#### EXERCISE AIM:
The task calls for every line of the data to be retyped exactly.

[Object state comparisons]
[Start of Attachment]
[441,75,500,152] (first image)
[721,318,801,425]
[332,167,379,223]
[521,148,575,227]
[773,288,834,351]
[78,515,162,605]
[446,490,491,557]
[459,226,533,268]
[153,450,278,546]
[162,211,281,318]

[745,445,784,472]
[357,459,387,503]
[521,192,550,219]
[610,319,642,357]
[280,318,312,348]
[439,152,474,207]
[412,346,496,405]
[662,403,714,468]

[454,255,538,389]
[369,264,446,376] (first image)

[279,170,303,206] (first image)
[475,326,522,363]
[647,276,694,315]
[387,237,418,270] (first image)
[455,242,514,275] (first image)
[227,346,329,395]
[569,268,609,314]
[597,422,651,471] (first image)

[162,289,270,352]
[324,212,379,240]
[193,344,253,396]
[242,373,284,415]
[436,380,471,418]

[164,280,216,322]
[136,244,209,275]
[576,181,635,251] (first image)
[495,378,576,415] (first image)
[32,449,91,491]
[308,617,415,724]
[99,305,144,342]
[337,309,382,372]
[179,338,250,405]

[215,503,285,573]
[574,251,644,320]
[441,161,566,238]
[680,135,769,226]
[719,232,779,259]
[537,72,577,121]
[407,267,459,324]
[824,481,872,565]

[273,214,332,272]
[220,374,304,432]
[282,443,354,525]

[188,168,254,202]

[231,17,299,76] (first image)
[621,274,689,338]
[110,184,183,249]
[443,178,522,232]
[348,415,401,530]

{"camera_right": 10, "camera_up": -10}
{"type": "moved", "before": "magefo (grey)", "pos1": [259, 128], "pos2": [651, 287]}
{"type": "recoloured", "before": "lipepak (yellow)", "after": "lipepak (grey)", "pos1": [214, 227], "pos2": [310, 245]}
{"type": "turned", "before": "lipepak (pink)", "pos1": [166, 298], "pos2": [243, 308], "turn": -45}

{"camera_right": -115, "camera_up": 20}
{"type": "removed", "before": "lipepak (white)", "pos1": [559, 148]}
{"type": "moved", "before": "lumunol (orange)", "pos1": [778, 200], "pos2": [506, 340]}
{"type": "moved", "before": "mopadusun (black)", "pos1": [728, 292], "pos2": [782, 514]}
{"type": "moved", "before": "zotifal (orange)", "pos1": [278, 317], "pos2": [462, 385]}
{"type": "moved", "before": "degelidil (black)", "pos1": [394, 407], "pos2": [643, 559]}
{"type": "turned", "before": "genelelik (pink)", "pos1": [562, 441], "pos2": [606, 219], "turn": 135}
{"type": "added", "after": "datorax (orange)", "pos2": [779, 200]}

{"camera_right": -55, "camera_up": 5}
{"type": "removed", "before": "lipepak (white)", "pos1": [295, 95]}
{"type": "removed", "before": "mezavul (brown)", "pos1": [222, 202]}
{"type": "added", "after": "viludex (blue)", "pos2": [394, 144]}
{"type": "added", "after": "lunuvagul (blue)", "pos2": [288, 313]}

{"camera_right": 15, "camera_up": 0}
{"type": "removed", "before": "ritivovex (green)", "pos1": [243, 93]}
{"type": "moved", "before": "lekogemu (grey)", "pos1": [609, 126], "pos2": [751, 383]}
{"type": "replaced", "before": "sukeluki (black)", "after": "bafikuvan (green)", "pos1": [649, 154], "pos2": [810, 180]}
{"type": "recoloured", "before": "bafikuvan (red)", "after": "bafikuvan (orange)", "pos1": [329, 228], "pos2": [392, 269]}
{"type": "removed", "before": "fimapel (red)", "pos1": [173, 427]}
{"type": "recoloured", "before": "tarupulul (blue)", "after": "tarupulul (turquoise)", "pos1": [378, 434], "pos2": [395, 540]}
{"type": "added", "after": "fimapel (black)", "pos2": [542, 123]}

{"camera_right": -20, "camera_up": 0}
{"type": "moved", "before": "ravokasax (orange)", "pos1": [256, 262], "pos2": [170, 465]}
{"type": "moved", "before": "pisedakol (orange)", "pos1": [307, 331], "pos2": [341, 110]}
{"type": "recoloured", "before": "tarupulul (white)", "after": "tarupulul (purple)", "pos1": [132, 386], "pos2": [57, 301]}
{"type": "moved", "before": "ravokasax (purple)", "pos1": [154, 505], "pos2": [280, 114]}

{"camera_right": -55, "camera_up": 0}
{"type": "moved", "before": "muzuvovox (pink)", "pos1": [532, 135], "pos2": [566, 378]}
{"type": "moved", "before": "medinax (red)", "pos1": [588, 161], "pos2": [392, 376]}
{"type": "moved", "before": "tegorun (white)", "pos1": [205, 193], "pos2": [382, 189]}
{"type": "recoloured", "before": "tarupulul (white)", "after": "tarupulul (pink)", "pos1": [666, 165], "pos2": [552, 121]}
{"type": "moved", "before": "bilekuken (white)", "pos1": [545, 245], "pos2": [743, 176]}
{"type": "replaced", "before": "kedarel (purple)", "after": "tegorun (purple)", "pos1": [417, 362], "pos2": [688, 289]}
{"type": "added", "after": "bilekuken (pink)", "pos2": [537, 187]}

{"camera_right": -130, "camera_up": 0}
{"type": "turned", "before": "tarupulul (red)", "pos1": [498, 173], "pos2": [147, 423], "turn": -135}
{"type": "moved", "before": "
[End of Attachment]
#### WRITTEN ANSWER:
[441,75,500,152] (first image)
[721,318,801,425]
[332,167,379,223]
[521,148,575,227]
[773,288,834,351]
[78,515,162,605]
[446,490,491,557]
[459,226,533,268]
[153,450,278,546]
[162,211,281,318]

[745,445,784,472]
[357,459,387,503]
[521,192,550,219]
[610,319,642,357]
[280,318,312,348]
[439,152,474,207]
[412,346,496,405]
[662,403,714,468]

[454,255,538,389]
[369,264,446,376] (first image)

[279,170,303,206] (first image)
[475,326,522,363]
[647,276,694,315]
[387,237,418,270] (first image)
[455,242,514,275] (first image)
[227,346,329,395]
[569,268,609,314]
[597,422,651,471] (first image)

[162,289,270,352]
[324,212,379,240]
[193,344,253,396]
[242,373,284,415]
[436,380,471,418]

[164,280,216,322]
[136,244,209,275]
[576,181,635,251] (first image)
[495,378,576,415] (first image)
[32,449,91,491]
[308,617,415,724]
[99,305,144,342]
[337,309,382,372]
[179,338,250,405]

[215,503,285,573]
[574,251,644,320]
[441,161,566,238]
[680,135,769,226]
[719,232,779,259]
[537,72,577,121]
[407,267,459,324]
[824,481,872,565]

[273,214,332,272]
[220,374,304,432]
[282,443,354,525]

[188,168,254,202]

[231,17,299,76] (first image)
[621,274,689,338]
[110,184,183,249]
[443,178,522,232]
[348,415,401,530]

{"camera_right": 10, "camera_up": -10}
{"type": "moved", "before": "magefo (grey)", "pos1": [259, 128], "pos2": [651, 287]}
{"type": "recoloured", "before": "lipepak (yellow)", "after": "lipepak (grey)", "pos1": [214, 227], "pos2": [310, 245]}
{"type": "turned", "before": "lipepak (pink)", "pos1": [166, 298], "pos2": [243, 308], "turn": -45}

{"camera_right": -115, "camera_up": 20}
{"type": "removed", "before": "lipepak (white)", "pos1": [559, 148]}
{"type": "moved", "before": "lumunol (orange)", "pos1": [778, 200], "pos2": [506, 340]}
{"type": "moved", "before": "mopadusun (black)", "pos1": [728, 292], "pos2": [782, 514]}
{"type": "moved", "before": "zotifal (orange)", "pos1": [278, 317], "pos2": [462, 385]}
{"type": "moved", "before": "degelidil (black)", "pos1": [394, 407], "pos2": [643, 559]}
{"type": "turned", "before": "genelelik (pink)", "pos1": [562, 441], "pos2": [606, 219], "turn": 135}
{"type": "added", "after": "datorax (orange)", "pos2": [779, 200]}

{"camera_right": -55, "camera_up": 5}
{"type": "removed", "before": "lipepak (white)", "pos1": [295, 95]}
{"type": "removed", "before": "mezavul (brown)", "pos1": [222, 202]}
{"type": "added", "after": "viludex (blue)", "pos2": [394, 144]}
{"type": "added", "after": "lunuvagul (blue)", "pos2": [288, 313]}

{"camera_right": 15, "camera_up": 0}
{"type": "removed", "before": "ritivovex (green)", "pos1": [243, 93]}
{"type": "moved", "before": "lekogemu (grey)", "pos1": [609, 126], "pos2": [751, 383]}
{"type": "replaced", "before": "sukeluki (black)", "after": "bafikuvan (green)", "pos1": [649, 154], "pos2": [810, 180]}
{"type": "recoloured", "before": "bafikuvan (red)", "after": "bafikuvan (orange)", "pos1": [329, 228], "pos2": [392, 269]}
{"type": "removed", "before": "fimapel (red)", "pos1": [173, 427]}
{"type": "recoloured", "before": "tarupulul (blue)", "after": "tarupulul (turquoise)", "pos1": [378, 434], "pos2": [395, 540]}
{"type": "added", "after": "fimapel (black)", "pos2": [542, 123]}

{"camera_right": -20, "camera_up": 0}
{"type": "moved", "before": "ravokasax (orange)", "pos1": [256, 262], "pos2": [170, 465]}
{"type": "moved", "before": "pisedakol (orange)", "pos1": [307, 331], "pos2": [341, 110]}
{"type": "recoloured", "before": "tarupulul (white)", "after": "tarupulul (purple)", "pos1": [132, 386], "pos2": [57, 301]}
{"type": "moved", "before": "ravokasax (purple)", "pos1": [154, 505], "pos2": [280, 114]}

{"camera_right": -55, "camera_up": 0}
{"type": "moved", "before": "muzuvovox (pink)", "pos1": [532, 135], "pos2": [566, 378]}
{"type": "moved", "before": "medinax (red)", "pos1": [588, 161], "pos2": [392, 376]}
{"type": "moved", "before": "tegorun (white)", "pos1": [205, 193], "pos2": [382, 189]}
{"type": "recoloured", "before": "tarupulul (white)", "after": "tarupulul (pink)", "pos1": [666, 165], "pos2": [552, 121]}
{"type": "moved", "before": "bilekuken (white)", "pos1": [545, 245], "pos2": [743, 176]}
{"type": "replaced", "before": "kedarel (purple)", "after": "tegorun (purple)", "pos1": [417, 362], "pos2": [688, 289]}
{"type": "added", "after": "bilekuken (pink)", "pos2": [537, 187]}

{"camera_right": -130, "camera_up": 0}
{"type": "turned", "before": "tarupulul (red)", "pos1": [498, 173], "pos2": [147, 423], "turn": -135}
{"type": "moved", "before": "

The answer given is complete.